- **PROBLEM DETAILS**: After finding the line containing "C6: 47uF (GND, N001) -> 47uF (GND, N015)" below, please output that line and each following one through the line containing "R4: 470 (N008, N017) -> 22k (N008, N017)", exactly as written.

═══ DATA FOR THIS EXERCISE

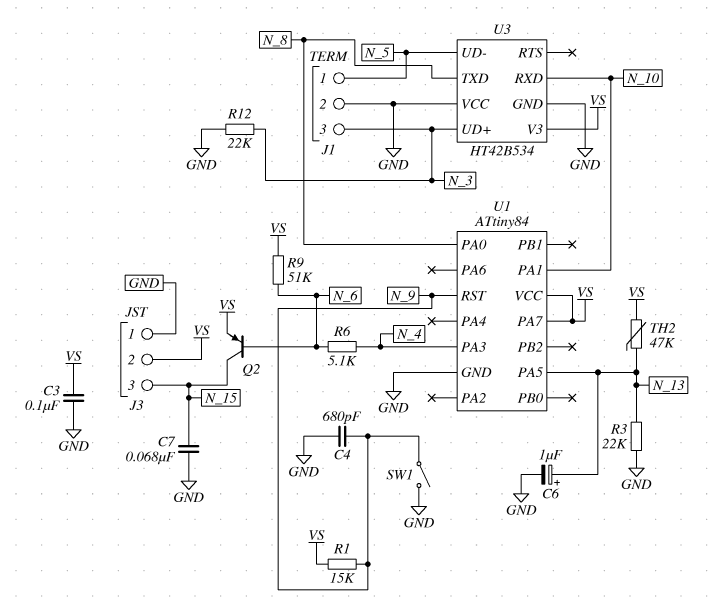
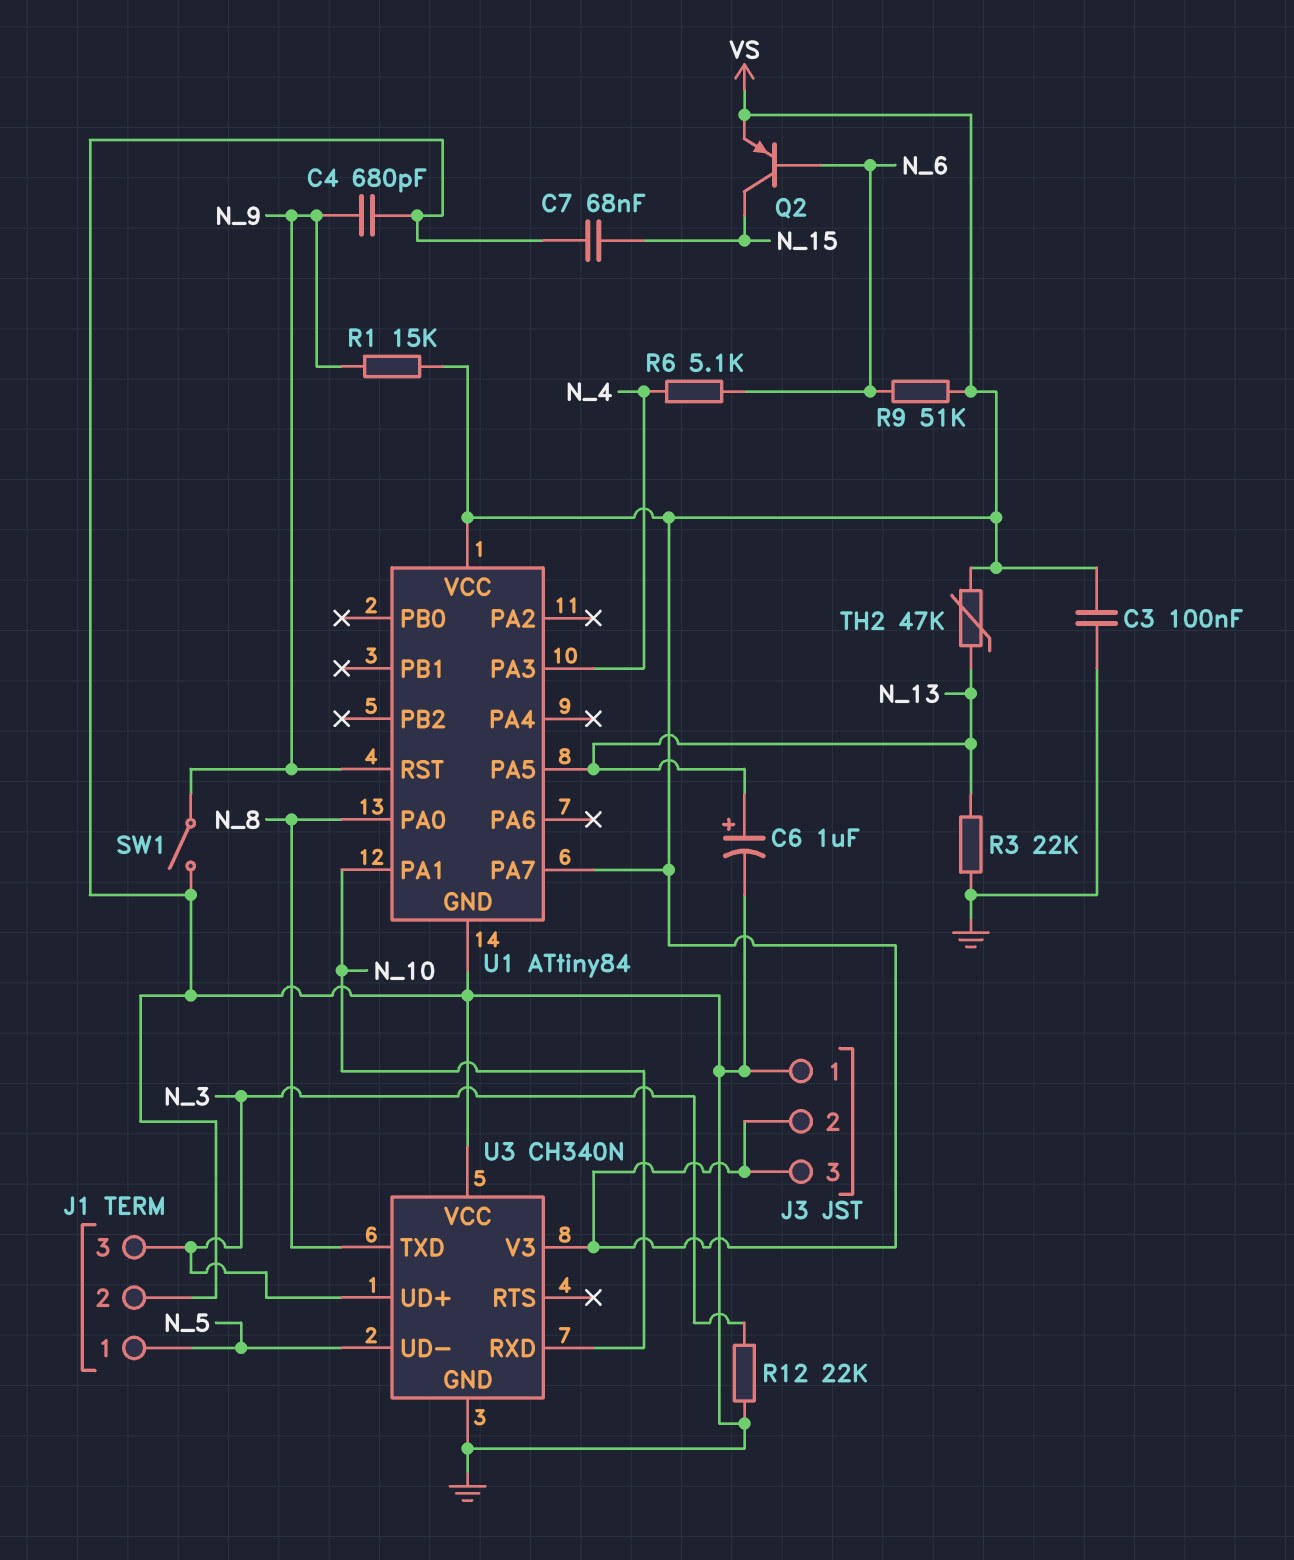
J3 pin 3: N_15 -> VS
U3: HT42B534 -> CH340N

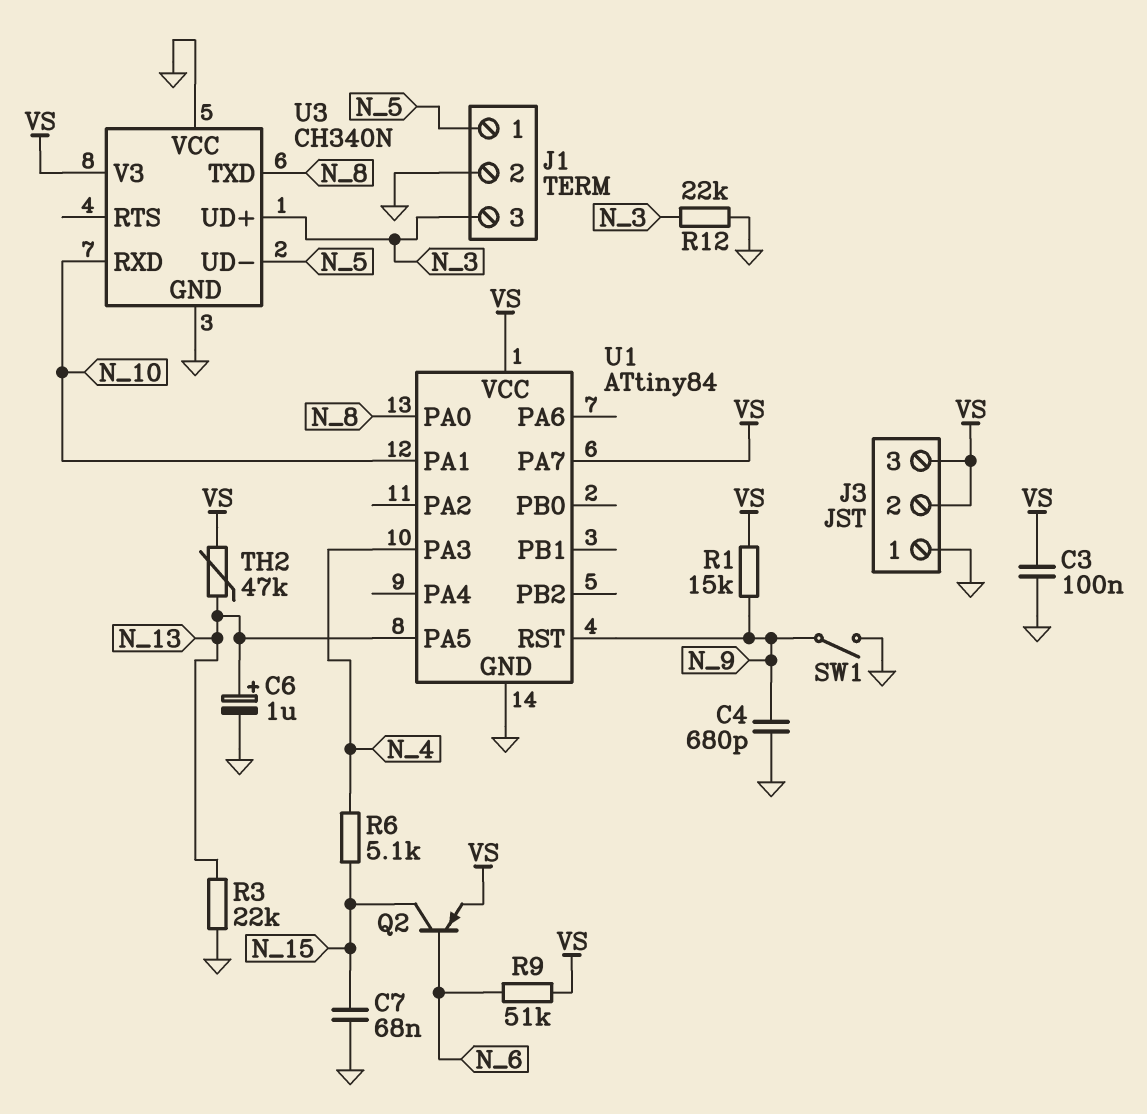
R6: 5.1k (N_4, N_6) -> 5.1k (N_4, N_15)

══════
═══ DATA FOR THIS EXERCISE

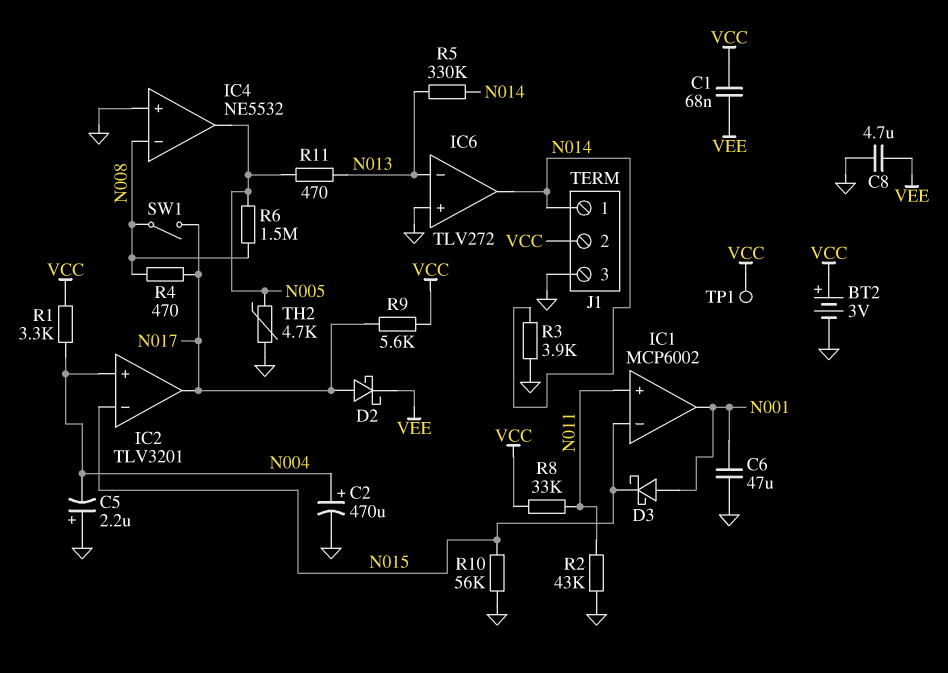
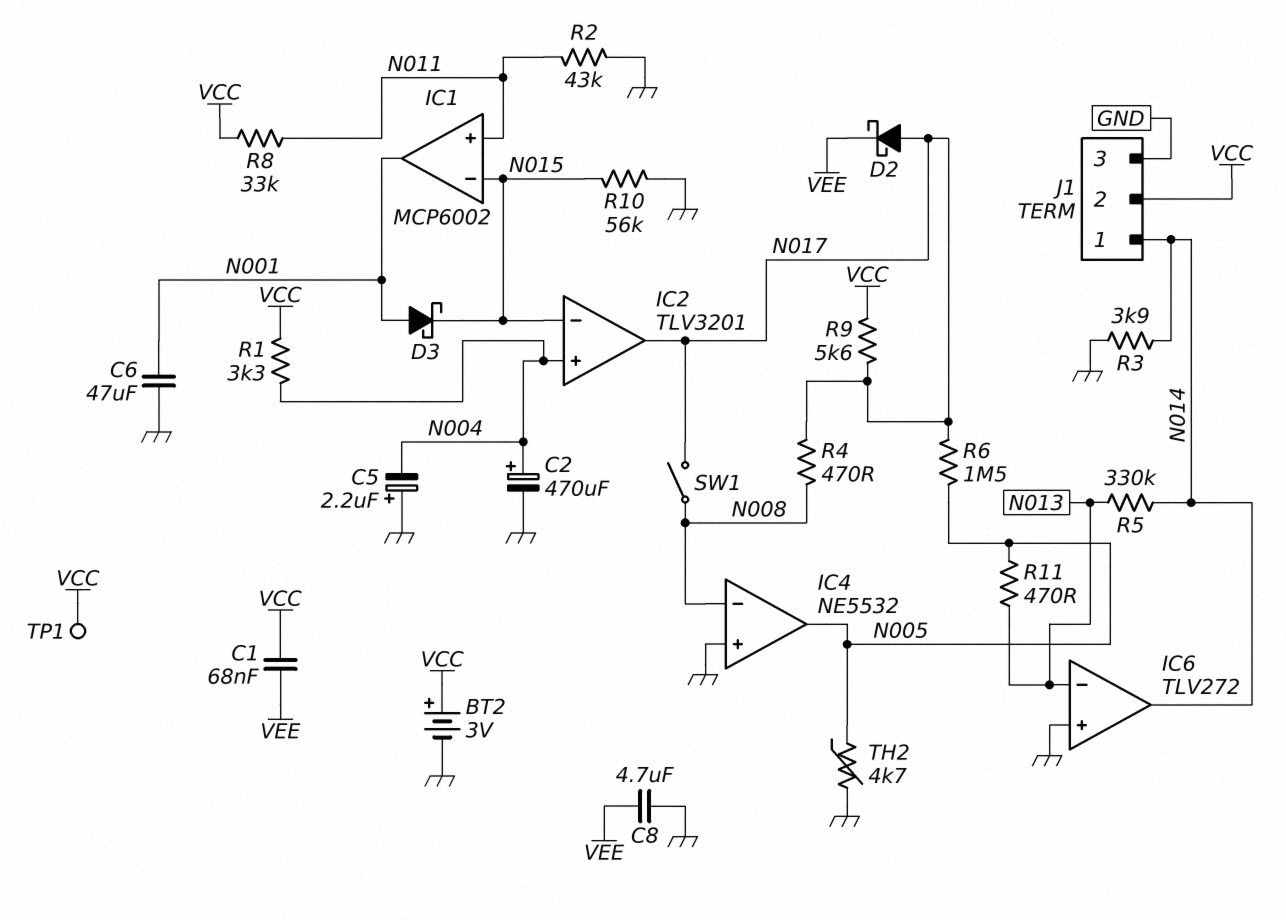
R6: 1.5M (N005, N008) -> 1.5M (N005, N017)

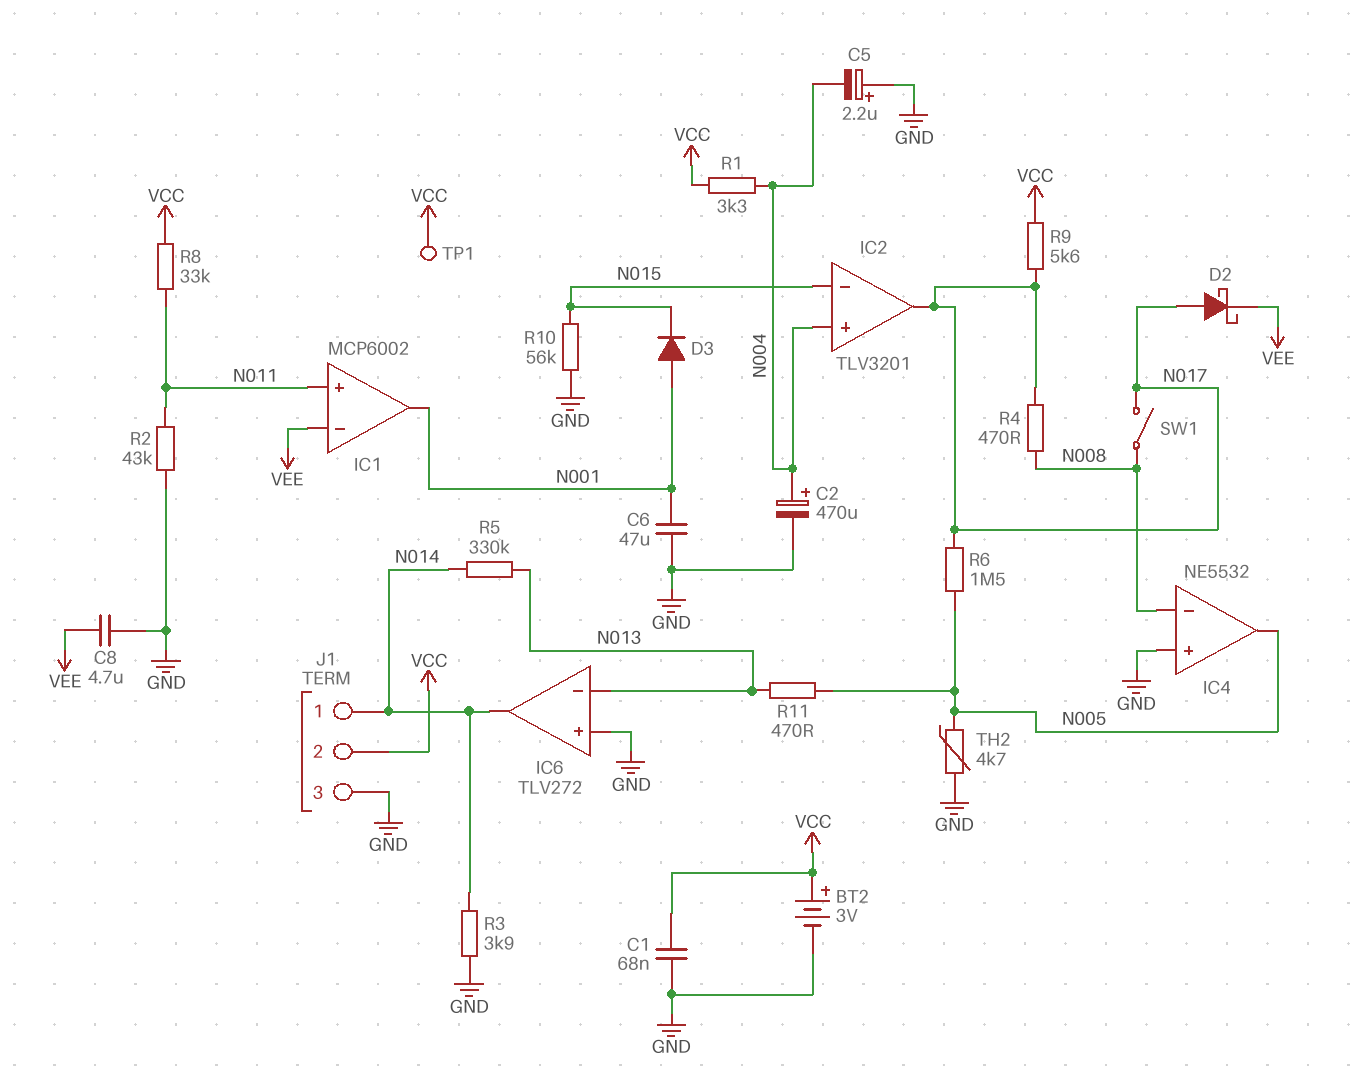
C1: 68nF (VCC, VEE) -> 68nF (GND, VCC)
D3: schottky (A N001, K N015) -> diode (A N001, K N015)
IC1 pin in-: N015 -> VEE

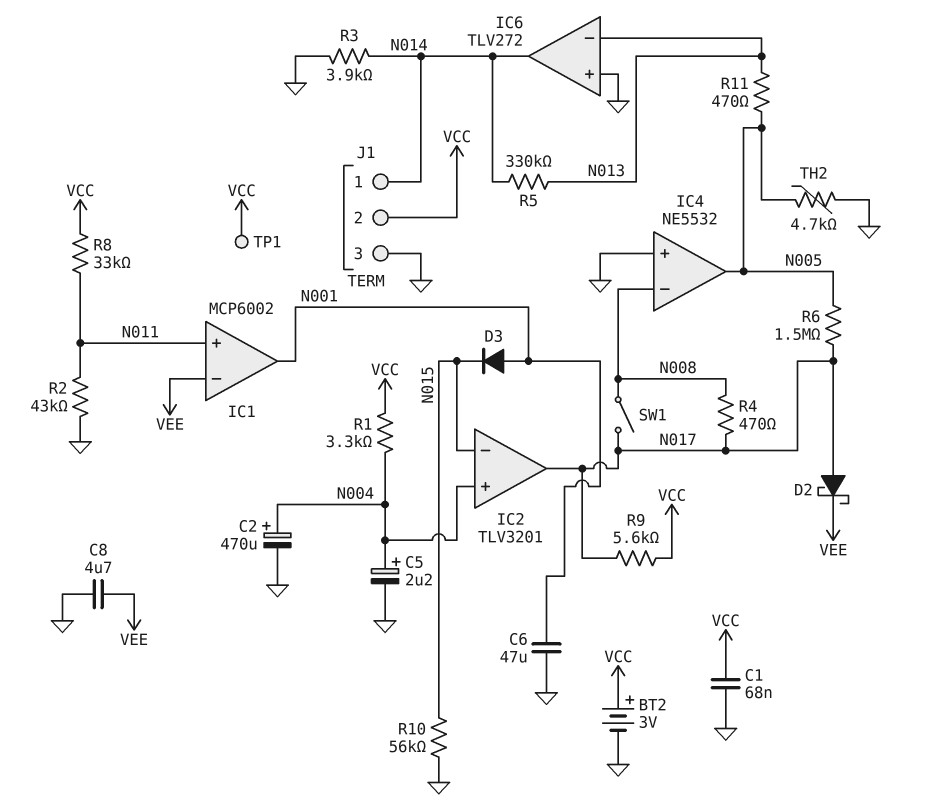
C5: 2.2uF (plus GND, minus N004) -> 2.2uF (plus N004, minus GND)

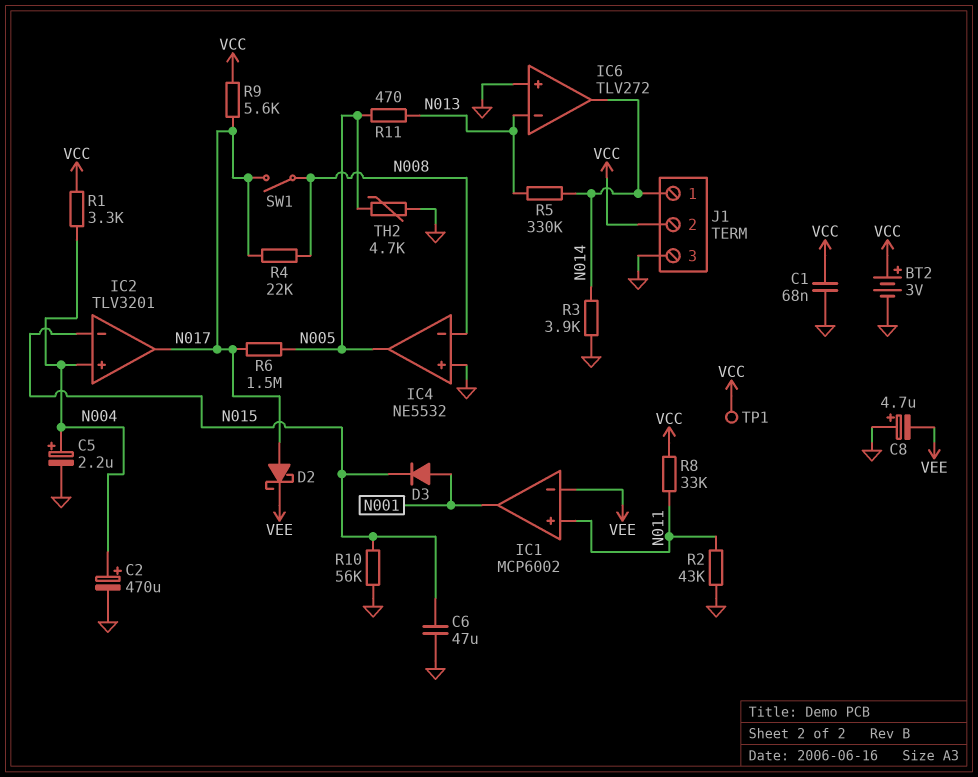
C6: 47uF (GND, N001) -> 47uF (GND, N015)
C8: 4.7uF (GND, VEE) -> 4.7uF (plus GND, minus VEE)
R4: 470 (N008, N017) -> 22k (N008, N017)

══════

- **YOUR RESPONSE**:
C6: 47uF (GND, N001) -> 47uF (GND, N015)
C8: 4.7uF (GND, VEE) -> 4.7uF (plus GND, minus VEE)
R4: 470 (N008, N017) -> 22k (N008, N017)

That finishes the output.